_WORK TASK_. Across all the entries, tally the lines holding the word "cake", and give the number by itself.

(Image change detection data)

☆ ☆ ☆ ☆ ☆ ☆ ☆

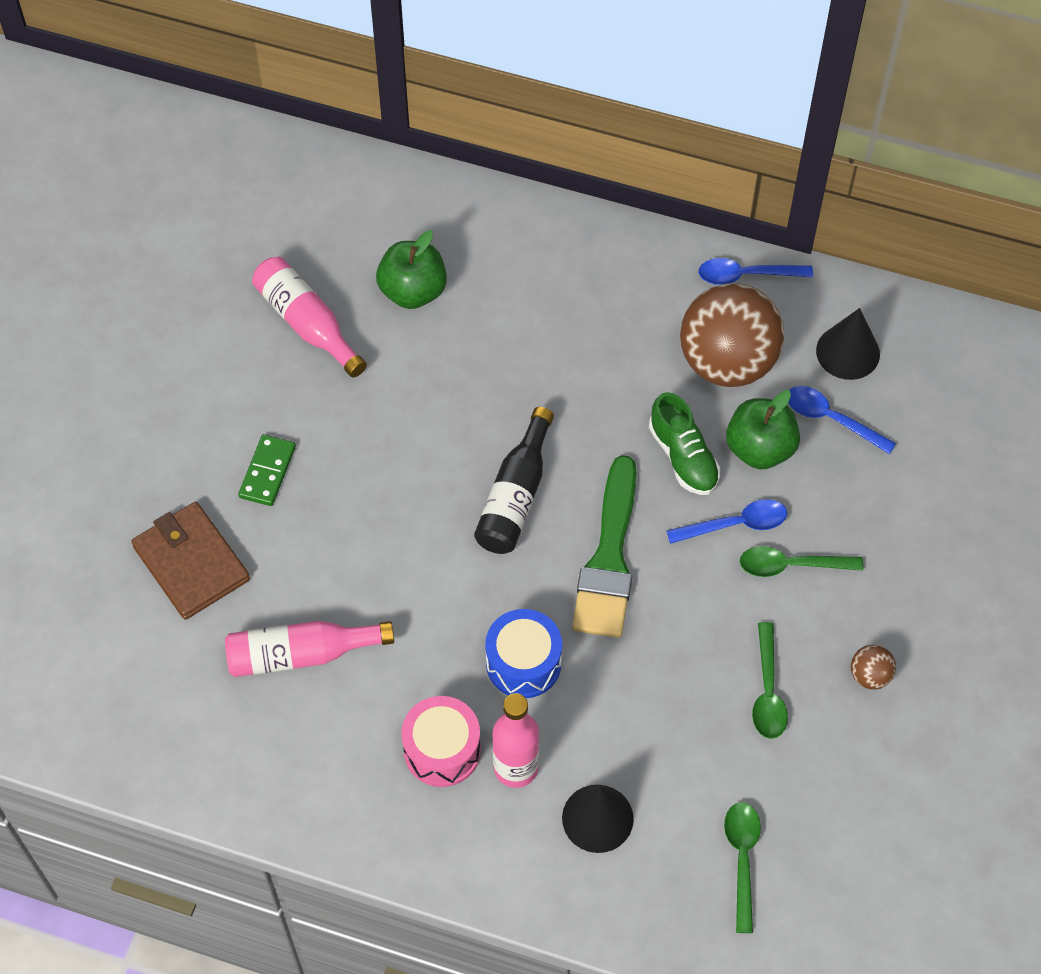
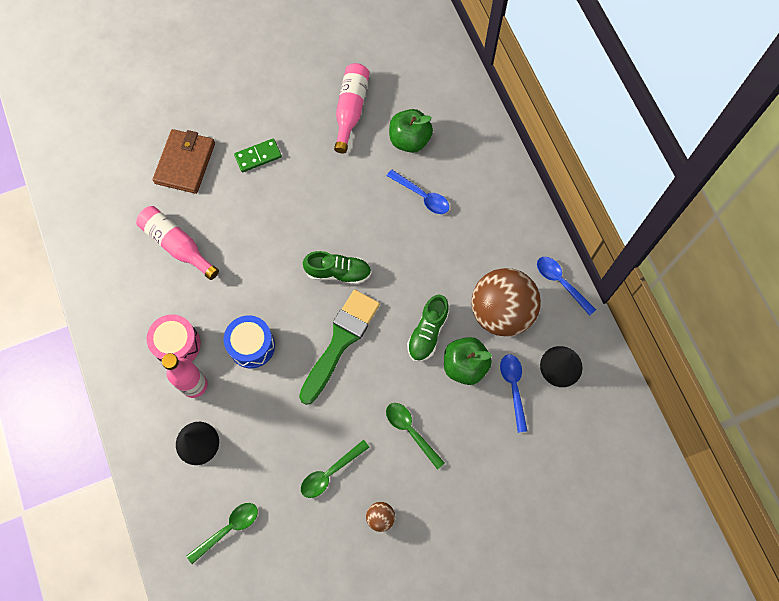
camera: 50 degrees right, 10 degrees up
(515, 496) = (338, 272): black bottle -> green shoe
(609, 559) = (340, 341): green brush -> green brush turned 150 degrees clockwise
(735, 524) = (411, 386): blue spoon -> blue spoon (422, 196)

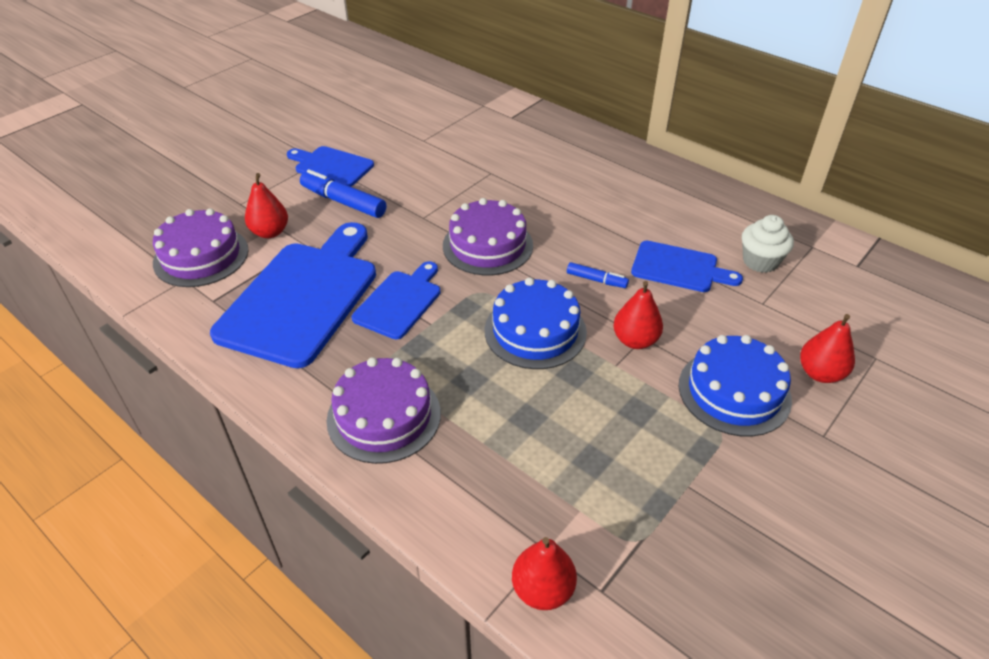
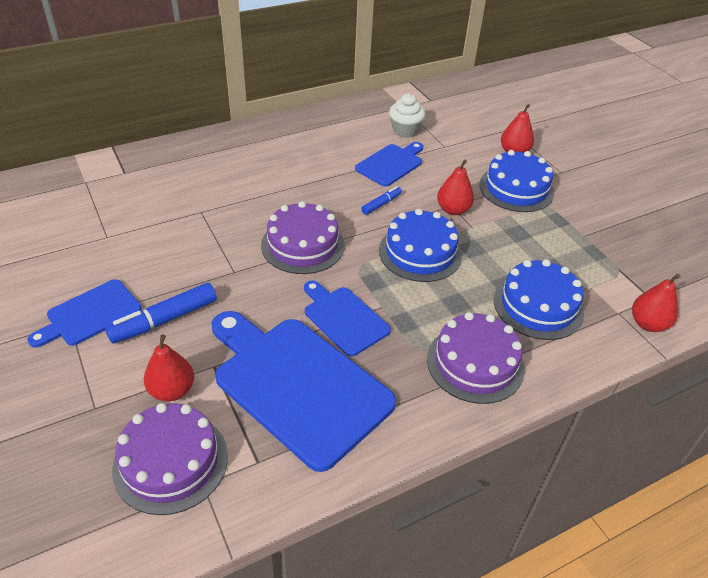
camera: 70 degrees left, 0 degrees up
(508, 457) = (538, 305): none -> blue cake

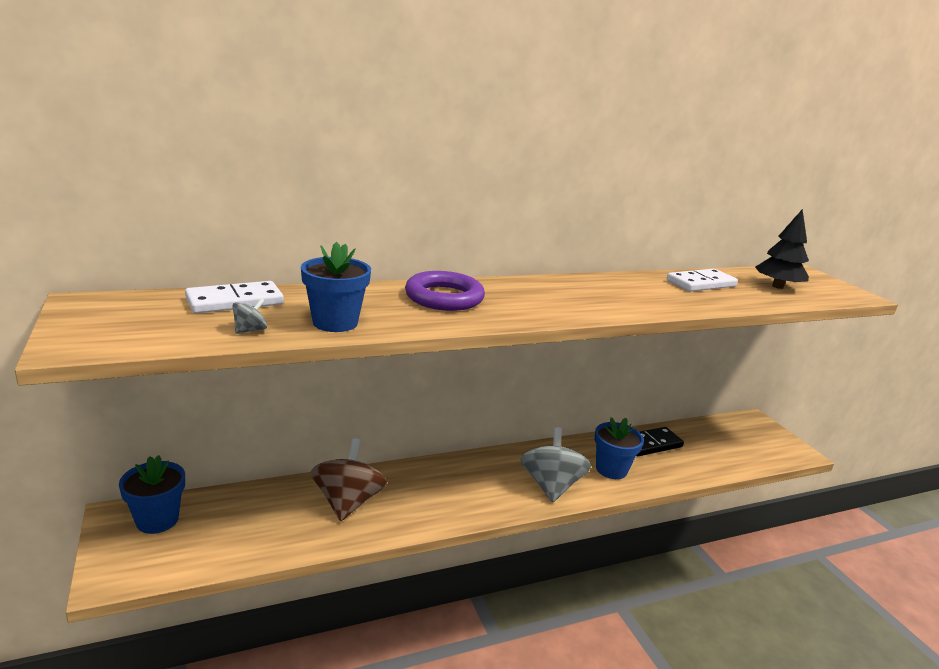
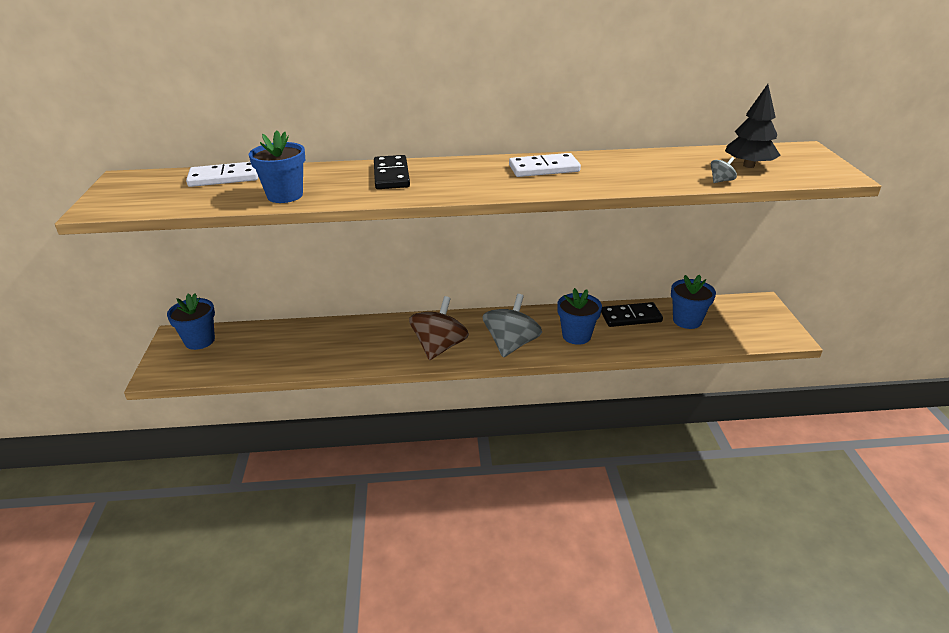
camera: 20 degrees right, 10 degrees up
(250, 330) = (218, 200): grey spinning top -> grey spinning top (721, 181)
(348, 502) = (337, 341): brown spinning top -> brown spinning top (439, 347)
(444, 297) = (391, 175): purple ring -> black domino
(701, 283) = (661, 162): white domino -> white domino (544, 168)
(703, 443) = (687, 320): none -> blue flower pot

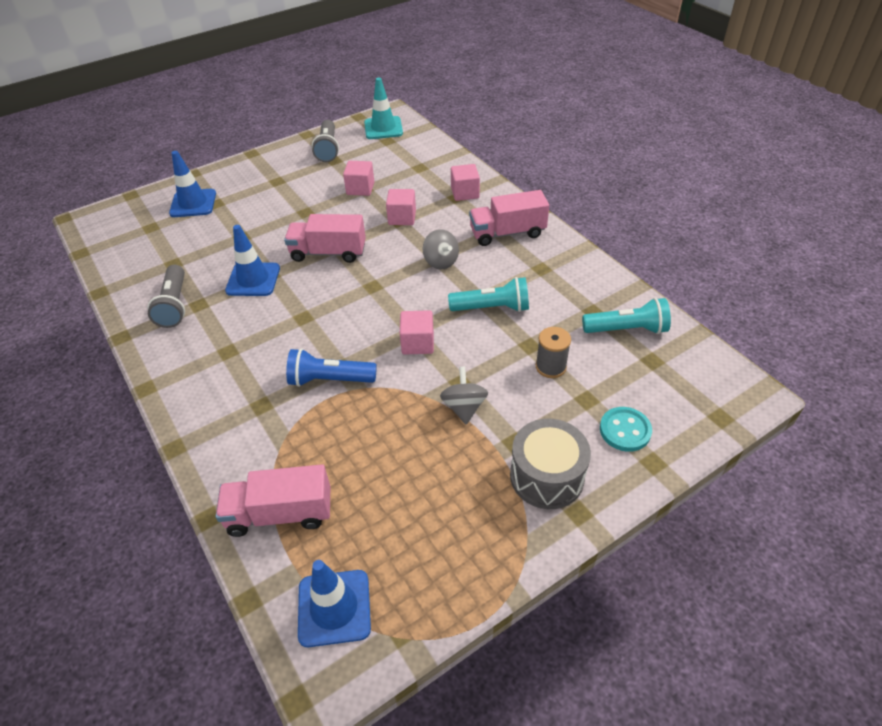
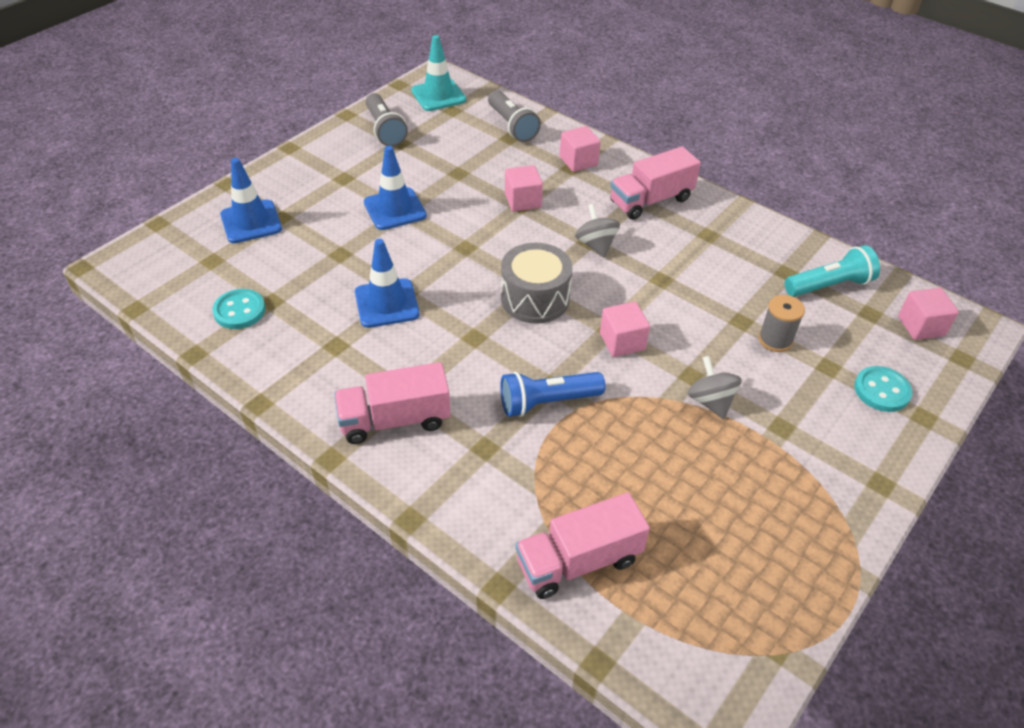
camera: 20 degrees left, 0 degrees up
(147, 266) = (239, 311): none -> turquoise button
(174, 305) = (305, 352): grey flashlight -> grey flashlight (512, 126)
(328, 252) = (459, 256): pink truck -> pink truck (395, 420)
(334, 608) = (694, 643): blue traffic cone -> blue traffic cone (395, 209)
(360, 188) = (453, 173): pink cube -> pink cube (921, 326)
(441, 262) = (596, 245): grey spinning top -> grey spinning top turned 150 degrees counterclockwise
(492, 308) = (680, 287): turquoise flashlight -> none
(546, 476) = (832, 454): grey drum -> grey drum (535, 299)

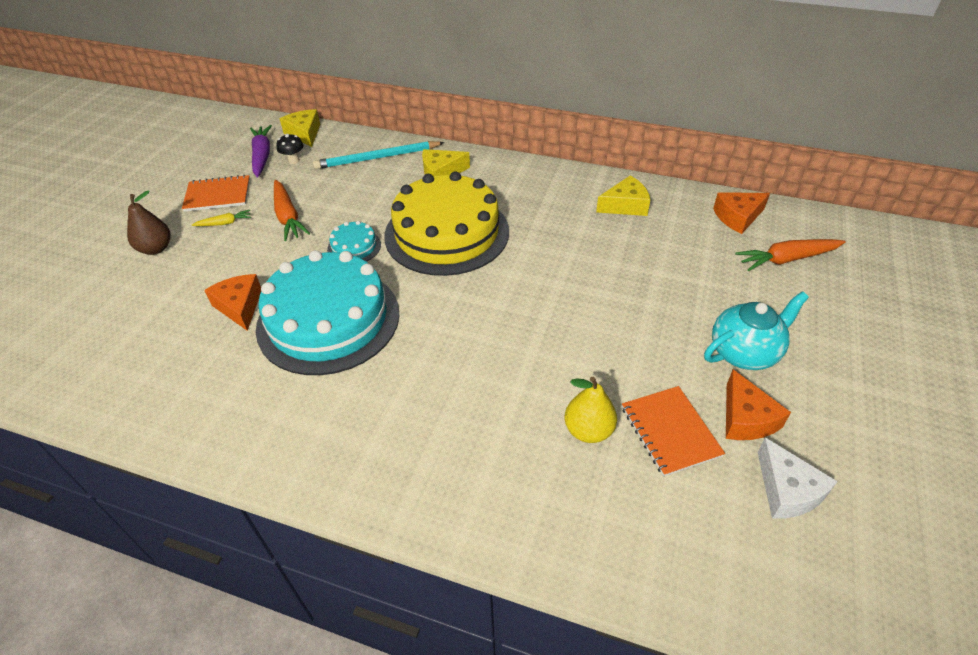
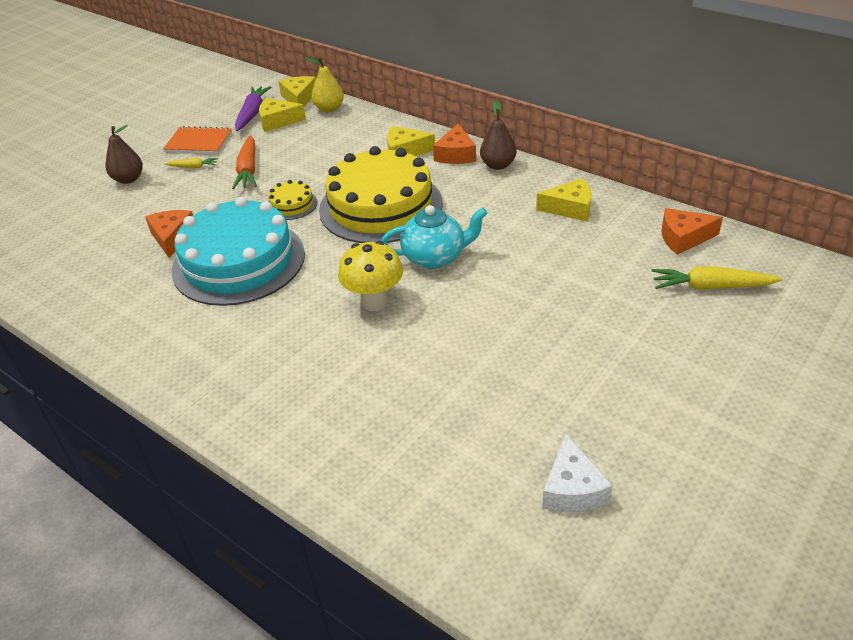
camera: 20 degrees right, 5 degrees down
(294, 160) = (277, 121): black mushroom -> yellow cheese
(354, 247) = (292, 204): turquoise cake -> yellow cake
(377, 158) = (353, 129): turquoise pencil -> none
(494, 336) = (374, 302): none -> yellow mushroom
(537, 174) = (498, 165): none -> brown pear
(588, 430) = (414, 397): yellow pear -> yellow pear (329, 109)
(670, 431) = (490, 415): orange notebook -> none
(745, 352) = (608, 363): turquoise teapot -> turquoise teapot (435, 257)
(746, 418) = (571, 420): orange cheese -> orange cheese (456, 154)
(787, 259) = (711, 287): orange carrot -> yellow carrot

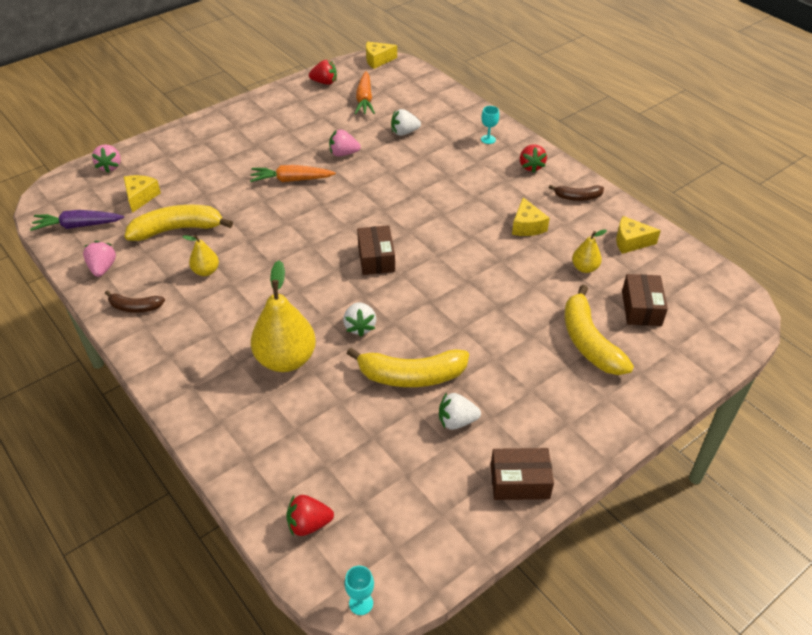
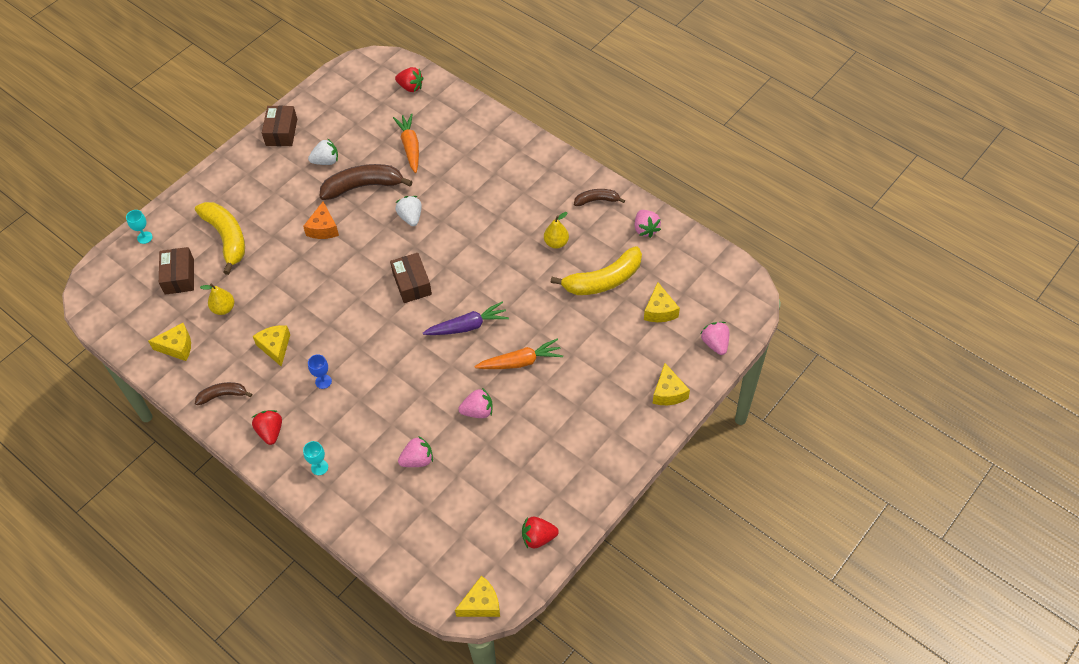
camera: 170 degrees right, 10 degrees up
(78, 226) = (696, 267): purple carrot -> purple carrot (467, 326)
(175, 142) = (668, 392): none -> yellow cheese
(286, 359) = (460, 181): yellow pear -> none
(309, 524) = (410, 87): red strawberry -> red strawberry turned 45 degrees clockwise
(361, 603) = (370, 58): turquoise goblet -> turquoise goblet (145, 237)
(364, 99) = (478, 512): orange carrot -> orange carrot (410, 147)
(404, 132) = (417, 460): white strawberry -> pink strawberry
(411, 376) = (363, 186): yellow banana -> brown banana
(468, 332) = (323, 228): none -> orange cheese
(480, 193) = (323, 381): none -> blue goblet
(519, 481) = (281, 132): brown box -> brown box turned 75 degrees counterclockwise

☆ ☆ ☆ ☆ ☆ ☆ ☆

_SOLUTION TO THIS TASK_. 2